=== Your objective ===
Return each row below that contains the string "given", copying every such row in full.

Stored items
※ ※ ※

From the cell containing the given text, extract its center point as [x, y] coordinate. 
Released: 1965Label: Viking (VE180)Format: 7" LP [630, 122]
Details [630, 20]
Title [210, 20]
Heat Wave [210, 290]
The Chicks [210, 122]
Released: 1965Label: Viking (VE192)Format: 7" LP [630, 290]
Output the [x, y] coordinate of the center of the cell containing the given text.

※ ※ ※

=== Finished exercise ===
From the cell containing the given text, extract its center point as [x, y] coordinate. 
Output the [x, y] coordinate of the center of the cell containing the given text.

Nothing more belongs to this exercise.